▶

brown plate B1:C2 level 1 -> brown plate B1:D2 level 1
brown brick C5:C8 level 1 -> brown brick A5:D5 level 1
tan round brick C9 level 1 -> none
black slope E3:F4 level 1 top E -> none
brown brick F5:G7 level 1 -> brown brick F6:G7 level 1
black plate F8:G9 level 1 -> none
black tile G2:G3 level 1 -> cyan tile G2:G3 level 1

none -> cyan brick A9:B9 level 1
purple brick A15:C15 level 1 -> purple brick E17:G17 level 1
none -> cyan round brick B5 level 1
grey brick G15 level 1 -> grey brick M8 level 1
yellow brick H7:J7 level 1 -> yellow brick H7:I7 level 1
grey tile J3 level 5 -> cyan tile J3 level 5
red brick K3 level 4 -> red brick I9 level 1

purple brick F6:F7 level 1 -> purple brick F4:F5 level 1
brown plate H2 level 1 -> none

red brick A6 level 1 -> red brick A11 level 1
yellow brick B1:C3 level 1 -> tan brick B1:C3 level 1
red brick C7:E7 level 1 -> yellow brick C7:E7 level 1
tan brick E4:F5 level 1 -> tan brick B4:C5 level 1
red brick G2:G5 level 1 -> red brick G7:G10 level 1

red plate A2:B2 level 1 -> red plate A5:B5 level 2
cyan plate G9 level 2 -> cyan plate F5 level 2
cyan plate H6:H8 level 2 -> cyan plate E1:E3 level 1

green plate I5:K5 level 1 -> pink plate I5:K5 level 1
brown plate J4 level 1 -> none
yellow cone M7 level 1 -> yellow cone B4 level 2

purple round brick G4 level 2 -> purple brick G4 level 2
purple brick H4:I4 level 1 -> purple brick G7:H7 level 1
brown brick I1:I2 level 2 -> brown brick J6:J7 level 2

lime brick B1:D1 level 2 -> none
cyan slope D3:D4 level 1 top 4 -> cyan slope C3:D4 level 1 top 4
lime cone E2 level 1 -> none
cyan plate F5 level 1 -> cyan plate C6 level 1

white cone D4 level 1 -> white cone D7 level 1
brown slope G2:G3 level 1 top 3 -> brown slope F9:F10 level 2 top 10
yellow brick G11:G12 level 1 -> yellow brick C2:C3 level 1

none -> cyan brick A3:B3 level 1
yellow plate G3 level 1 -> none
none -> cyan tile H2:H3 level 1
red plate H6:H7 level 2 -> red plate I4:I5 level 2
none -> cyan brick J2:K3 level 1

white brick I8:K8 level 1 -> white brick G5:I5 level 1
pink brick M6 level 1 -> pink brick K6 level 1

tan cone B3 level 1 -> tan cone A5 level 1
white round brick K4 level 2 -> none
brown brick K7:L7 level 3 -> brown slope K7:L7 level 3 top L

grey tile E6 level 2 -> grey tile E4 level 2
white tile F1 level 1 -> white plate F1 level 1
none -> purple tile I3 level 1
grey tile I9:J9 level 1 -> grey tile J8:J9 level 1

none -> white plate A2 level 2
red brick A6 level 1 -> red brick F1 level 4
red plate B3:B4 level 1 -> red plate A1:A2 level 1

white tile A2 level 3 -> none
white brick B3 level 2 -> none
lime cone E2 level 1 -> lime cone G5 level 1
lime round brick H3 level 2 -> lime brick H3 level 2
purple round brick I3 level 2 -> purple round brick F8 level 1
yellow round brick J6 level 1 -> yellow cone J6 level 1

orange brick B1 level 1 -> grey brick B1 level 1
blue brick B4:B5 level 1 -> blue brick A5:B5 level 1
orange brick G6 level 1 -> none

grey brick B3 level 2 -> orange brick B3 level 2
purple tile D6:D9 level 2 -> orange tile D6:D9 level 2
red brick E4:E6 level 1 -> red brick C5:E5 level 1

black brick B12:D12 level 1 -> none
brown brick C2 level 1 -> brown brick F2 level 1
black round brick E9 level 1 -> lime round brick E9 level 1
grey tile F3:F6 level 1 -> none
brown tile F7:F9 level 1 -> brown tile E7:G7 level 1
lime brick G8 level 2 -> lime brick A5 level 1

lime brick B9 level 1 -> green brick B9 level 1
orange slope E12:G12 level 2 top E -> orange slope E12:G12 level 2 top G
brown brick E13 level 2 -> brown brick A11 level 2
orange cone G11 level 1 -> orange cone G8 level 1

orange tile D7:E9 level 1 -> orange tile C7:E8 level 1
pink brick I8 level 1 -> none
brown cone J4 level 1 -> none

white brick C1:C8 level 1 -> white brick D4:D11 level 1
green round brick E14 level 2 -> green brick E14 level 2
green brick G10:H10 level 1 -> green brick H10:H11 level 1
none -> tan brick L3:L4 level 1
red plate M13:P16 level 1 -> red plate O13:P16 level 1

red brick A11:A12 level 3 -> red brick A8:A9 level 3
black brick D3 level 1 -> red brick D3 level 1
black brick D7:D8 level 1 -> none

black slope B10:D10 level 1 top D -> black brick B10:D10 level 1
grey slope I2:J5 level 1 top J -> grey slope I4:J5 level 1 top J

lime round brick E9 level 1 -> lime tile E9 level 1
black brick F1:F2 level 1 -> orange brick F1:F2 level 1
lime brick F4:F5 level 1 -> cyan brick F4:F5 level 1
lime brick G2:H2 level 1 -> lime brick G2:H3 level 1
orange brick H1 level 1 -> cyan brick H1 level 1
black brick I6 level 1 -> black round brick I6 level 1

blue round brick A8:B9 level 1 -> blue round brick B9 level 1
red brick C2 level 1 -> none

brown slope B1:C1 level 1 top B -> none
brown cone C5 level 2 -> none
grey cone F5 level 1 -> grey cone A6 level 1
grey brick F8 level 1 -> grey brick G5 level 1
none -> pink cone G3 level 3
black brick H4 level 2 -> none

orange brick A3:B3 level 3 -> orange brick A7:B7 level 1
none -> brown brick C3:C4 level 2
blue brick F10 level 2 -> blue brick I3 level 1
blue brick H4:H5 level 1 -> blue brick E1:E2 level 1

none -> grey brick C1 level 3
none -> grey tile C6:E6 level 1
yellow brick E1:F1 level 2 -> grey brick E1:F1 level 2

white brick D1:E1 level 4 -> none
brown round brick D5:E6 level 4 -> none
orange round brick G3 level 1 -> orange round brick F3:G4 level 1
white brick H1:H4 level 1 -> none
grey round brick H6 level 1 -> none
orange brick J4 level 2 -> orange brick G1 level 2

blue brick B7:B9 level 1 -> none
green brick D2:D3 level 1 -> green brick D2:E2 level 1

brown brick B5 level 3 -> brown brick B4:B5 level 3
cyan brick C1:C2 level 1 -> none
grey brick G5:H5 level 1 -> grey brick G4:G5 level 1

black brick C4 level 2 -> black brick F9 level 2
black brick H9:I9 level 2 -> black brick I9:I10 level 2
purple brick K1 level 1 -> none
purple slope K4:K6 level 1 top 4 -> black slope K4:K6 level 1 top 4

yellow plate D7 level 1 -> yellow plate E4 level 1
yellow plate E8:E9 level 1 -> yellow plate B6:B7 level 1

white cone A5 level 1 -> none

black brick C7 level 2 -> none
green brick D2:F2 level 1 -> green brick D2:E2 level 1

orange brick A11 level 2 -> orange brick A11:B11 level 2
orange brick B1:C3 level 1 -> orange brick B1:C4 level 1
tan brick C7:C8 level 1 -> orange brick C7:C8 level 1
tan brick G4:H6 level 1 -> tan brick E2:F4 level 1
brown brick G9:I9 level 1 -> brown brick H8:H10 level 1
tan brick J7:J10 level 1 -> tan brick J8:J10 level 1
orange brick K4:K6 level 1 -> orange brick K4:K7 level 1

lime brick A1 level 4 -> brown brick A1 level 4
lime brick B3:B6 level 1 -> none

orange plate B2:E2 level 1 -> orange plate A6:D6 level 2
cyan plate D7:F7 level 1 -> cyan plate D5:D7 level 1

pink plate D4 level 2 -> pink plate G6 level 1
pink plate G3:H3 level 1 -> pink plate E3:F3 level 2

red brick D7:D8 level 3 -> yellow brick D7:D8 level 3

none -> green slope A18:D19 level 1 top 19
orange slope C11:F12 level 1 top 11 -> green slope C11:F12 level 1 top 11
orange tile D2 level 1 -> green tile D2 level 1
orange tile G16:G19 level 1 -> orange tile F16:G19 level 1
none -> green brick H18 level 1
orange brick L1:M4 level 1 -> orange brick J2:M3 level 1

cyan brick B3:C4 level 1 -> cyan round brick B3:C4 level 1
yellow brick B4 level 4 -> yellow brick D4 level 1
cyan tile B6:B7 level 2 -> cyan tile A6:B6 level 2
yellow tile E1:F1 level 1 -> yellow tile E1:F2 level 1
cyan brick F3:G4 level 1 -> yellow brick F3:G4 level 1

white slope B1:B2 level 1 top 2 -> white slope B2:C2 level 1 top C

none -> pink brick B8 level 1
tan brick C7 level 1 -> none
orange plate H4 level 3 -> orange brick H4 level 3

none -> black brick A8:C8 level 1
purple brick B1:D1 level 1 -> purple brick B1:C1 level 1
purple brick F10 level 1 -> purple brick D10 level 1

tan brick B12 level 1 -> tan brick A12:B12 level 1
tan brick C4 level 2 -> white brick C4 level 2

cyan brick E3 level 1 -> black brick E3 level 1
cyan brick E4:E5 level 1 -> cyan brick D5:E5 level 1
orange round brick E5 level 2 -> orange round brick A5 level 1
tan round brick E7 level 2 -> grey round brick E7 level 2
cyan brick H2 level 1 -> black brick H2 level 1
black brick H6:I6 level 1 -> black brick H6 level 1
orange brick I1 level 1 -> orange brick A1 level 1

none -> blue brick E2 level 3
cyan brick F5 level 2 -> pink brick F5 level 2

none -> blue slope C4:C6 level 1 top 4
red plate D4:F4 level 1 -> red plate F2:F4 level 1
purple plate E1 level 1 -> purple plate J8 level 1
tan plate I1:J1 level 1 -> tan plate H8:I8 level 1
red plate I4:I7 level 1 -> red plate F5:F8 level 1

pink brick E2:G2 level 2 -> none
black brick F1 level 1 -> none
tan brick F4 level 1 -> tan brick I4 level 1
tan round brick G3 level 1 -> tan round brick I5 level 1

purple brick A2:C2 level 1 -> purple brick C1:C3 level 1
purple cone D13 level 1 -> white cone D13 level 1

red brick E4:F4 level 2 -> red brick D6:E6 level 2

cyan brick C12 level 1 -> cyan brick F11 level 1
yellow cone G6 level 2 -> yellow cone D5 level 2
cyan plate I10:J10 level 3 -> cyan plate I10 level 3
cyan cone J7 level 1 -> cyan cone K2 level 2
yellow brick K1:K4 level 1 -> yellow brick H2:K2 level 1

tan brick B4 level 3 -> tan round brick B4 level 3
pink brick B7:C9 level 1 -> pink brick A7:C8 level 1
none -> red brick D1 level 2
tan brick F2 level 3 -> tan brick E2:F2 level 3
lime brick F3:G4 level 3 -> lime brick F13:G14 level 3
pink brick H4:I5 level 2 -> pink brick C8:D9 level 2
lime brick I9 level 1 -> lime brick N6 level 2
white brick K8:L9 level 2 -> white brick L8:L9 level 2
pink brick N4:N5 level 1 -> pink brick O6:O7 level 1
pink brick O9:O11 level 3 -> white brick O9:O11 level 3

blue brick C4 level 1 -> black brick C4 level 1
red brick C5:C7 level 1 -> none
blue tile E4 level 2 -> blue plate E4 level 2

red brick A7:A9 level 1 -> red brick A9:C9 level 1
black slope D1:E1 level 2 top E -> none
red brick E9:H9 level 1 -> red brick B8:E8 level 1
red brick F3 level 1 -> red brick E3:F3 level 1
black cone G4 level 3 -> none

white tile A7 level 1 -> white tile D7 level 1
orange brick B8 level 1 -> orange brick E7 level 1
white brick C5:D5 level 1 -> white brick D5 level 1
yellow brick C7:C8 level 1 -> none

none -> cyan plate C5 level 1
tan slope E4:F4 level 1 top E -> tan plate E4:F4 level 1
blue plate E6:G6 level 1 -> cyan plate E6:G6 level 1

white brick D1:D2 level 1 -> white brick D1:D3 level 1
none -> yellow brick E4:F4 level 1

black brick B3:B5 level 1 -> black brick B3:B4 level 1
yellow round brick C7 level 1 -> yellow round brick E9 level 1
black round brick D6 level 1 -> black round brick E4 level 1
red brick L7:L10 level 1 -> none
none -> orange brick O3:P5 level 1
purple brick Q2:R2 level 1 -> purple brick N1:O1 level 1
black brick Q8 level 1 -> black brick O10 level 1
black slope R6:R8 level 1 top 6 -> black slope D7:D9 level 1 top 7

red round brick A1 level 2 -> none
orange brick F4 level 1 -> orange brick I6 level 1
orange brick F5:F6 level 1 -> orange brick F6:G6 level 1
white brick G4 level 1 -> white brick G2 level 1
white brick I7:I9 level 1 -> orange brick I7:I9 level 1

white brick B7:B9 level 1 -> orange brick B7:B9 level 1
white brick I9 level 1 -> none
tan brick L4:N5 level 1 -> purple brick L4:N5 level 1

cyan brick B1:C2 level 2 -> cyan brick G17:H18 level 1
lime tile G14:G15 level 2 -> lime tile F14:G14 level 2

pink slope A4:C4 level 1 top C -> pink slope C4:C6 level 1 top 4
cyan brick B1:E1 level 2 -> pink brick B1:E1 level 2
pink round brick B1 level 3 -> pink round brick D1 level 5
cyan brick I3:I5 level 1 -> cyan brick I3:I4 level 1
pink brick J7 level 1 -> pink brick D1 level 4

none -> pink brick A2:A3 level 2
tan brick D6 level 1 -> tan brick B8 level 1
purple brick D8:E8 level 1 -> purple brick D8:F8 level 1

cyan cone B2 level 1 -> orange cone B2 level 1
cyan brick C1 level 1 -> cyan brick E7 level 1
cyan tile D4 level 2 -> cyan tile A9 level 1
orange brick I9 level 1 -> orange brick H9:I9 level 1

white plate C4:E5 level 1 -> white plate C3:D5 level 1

◀

| Exercise |
Please transcribe only the lines in the records above running from the line that has "blue plate E6:G6" through the line that has "tan brick D6 level 1 -> tan brick B8 level 1", both included, exactly as they appear.

| Result of the exercise |
blue plate E6:G6 level 1 -> cyan plate E6:G6 level 1

white brick D1:D2 level 1 -> white brick D1:D3 level 1
none -> yellow brick E4:F4 level 1

black brick B3:B5 level 1 -> black brick B3:B4 level 1
yellow round brick C7 level 1 -> yellow round brick E9 level 1
black round brick D6 level 1 -> black round brick E4 level 1
red brick L7:L10 level 1 -> none
none -> orange brick O3:P5 level 1
purple brick Q2:R2 level 1 -> purple brick N1:O1 level 1
black brick Q8 level 1 -> black brick O10 level 1
black slope R6:R8 level 1 top 6 -> black slope D7:D9 level 1 top 7

red round brick A1 level 2 -> none
orange brick F4 level 1 -> orange brick I6 level 1
orange brick F5:F6 level 1 -> orange brick F6:G6 level 1
white brick G4 level 1 -> white brick G2 level 1
white brick I7:I9 level 1 -> orange brick I7:I9 level 1

white brick B7:B9 level 1 -> orange brick B7:B9 level 1
white brick I9 level 1 -> none
tan brick L4:N5 level 1 -> purple brick L4:N5 level 1

cyan brick B1:C2 level 2 -> cyan brick G17:H18 level 1
lime tile G14:G15 level 2 -> lime tile F14:G14 level 2

pink slope A4:C4 level 1 top C -> pink slope C4:C6 level 1 top 4
cyan brick B1:E1 level 2 -> pink brick B1:E1 level 2
pink round brick B1 level 3 -> pink round brick D1 level 5
cyan brick I3:I5 level 1 -> cyan brick I3:I4 level 1
pink brick J7 level 1 -> pink brick D1 level 4

none -> pink brick A2:A3 level 2
tan brick D6 level 1 -> tan brick B8 level 1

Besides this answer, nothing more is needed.